EXERCISE AIM: Word for word, write the records out again, but omit each picture.

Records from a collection

----------

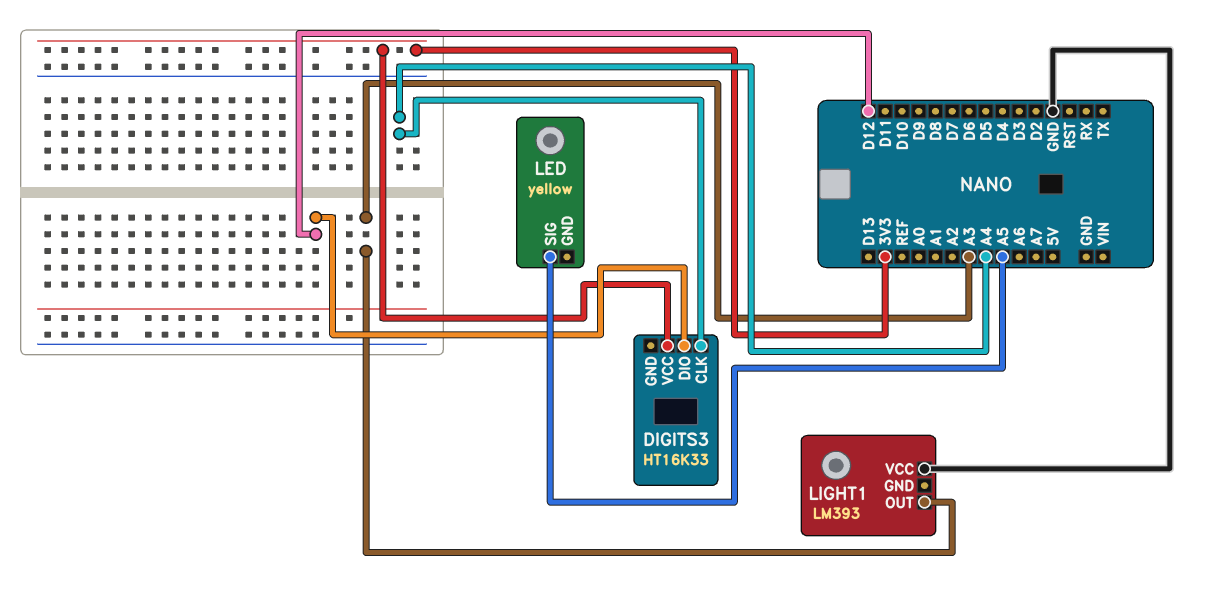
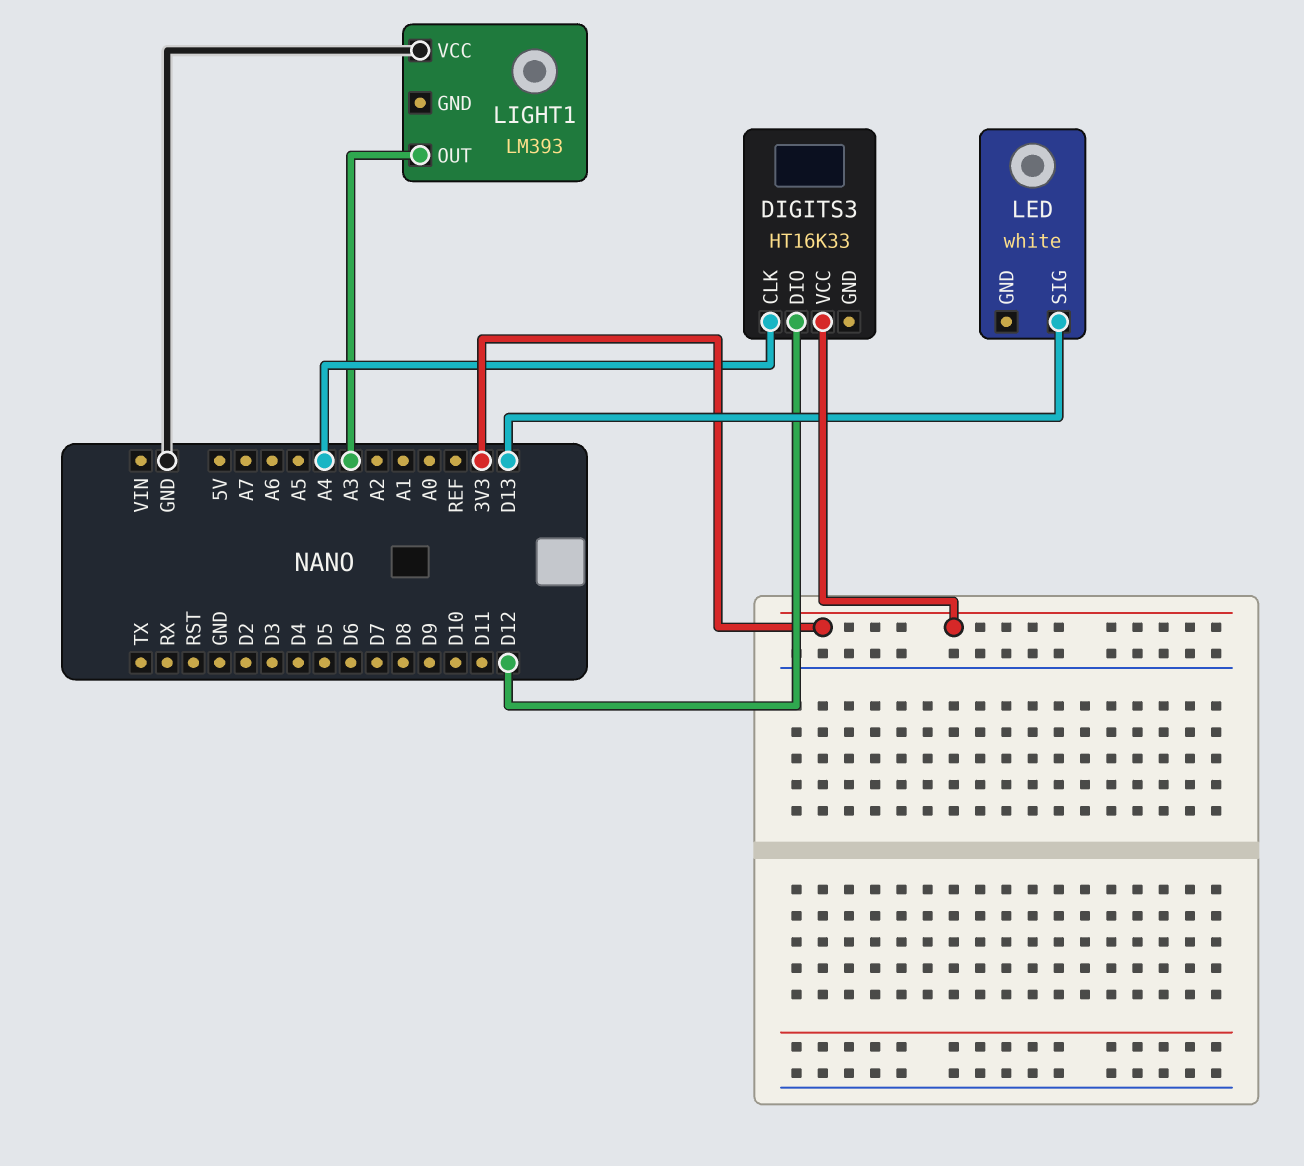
LED: yellow -> white
LED pin SIG: A5 -> D13

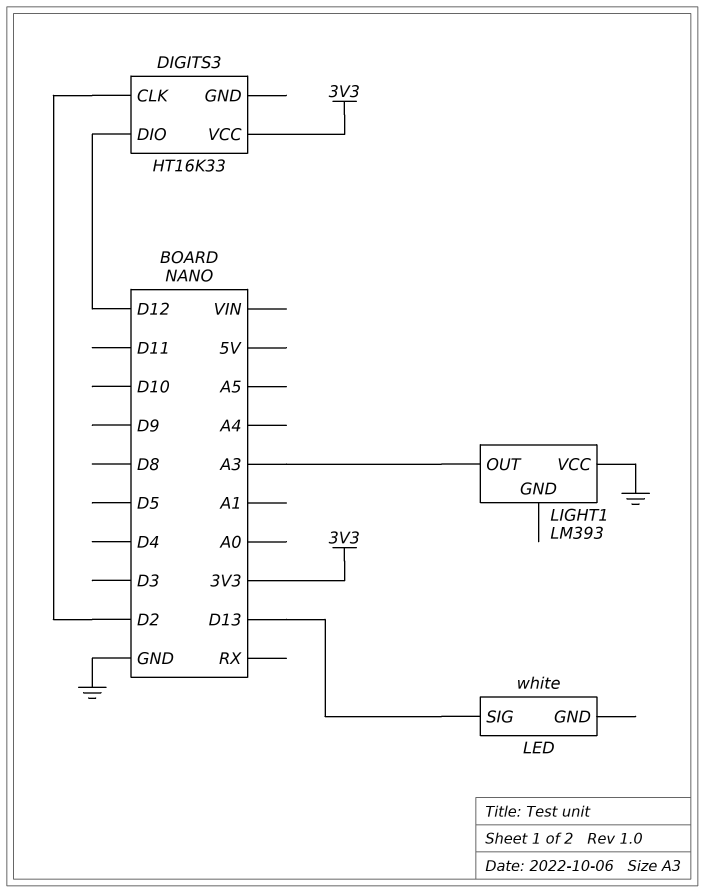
DIGITS3 pin CLK: A4 -> D2

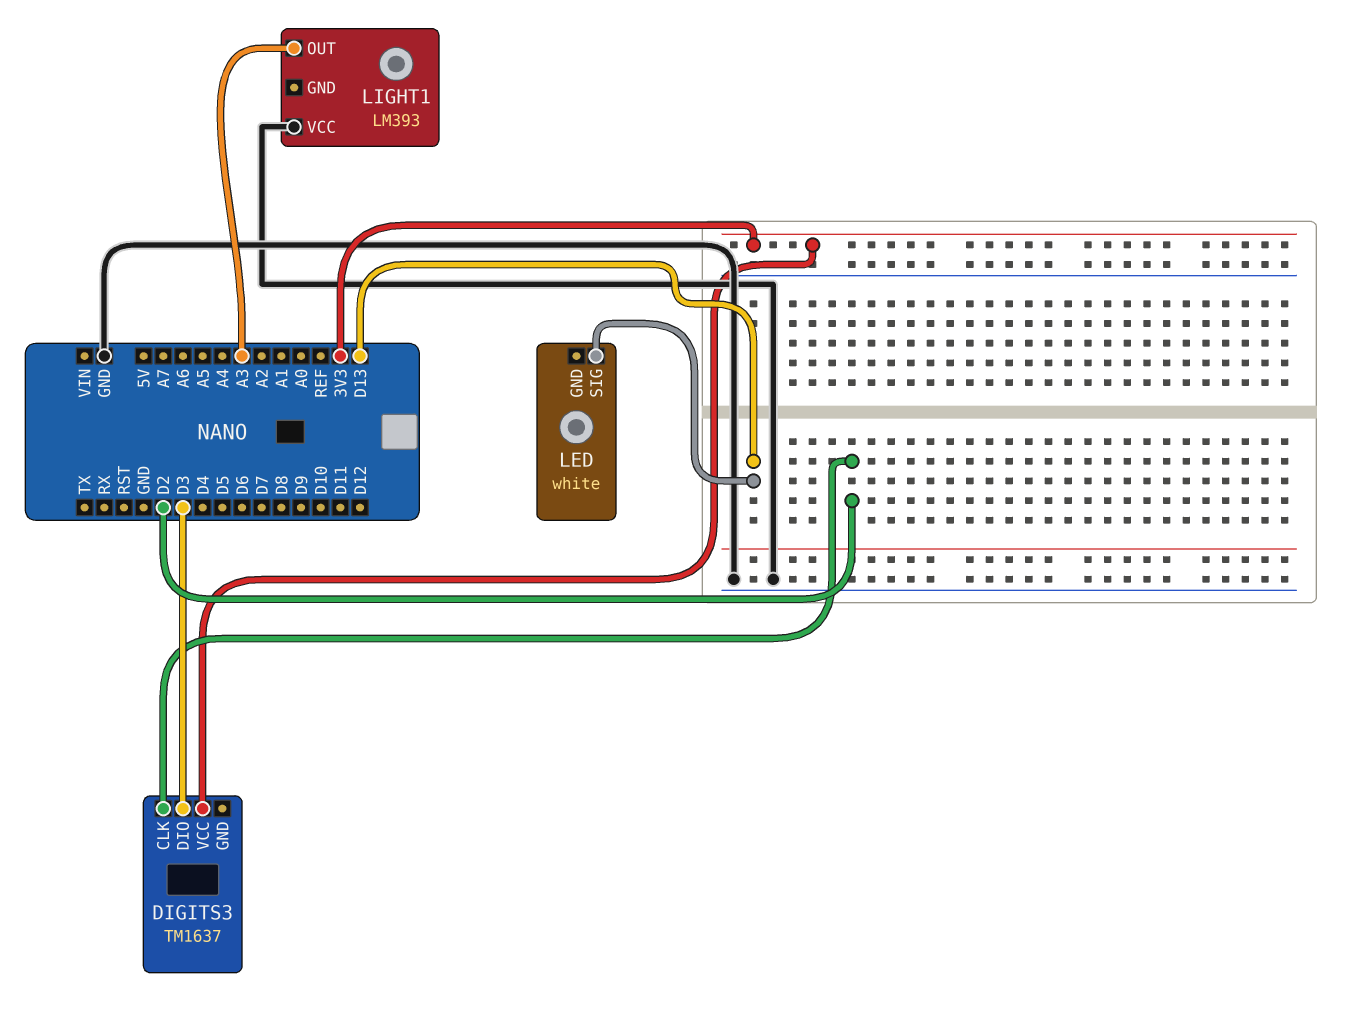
DIGITS3: HT16K33 -> TM1637
DIGITS3 pin DIO: D12 -> D3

----------

RESULT:
LED: yellow -> white
LED pin SIG: A5 -> D13

DIGITS3 pin CLK: A4 -> D2

DIGITS3: HT16K33 -> TM1637
DIGITS3 pin DIO: D12 -> D3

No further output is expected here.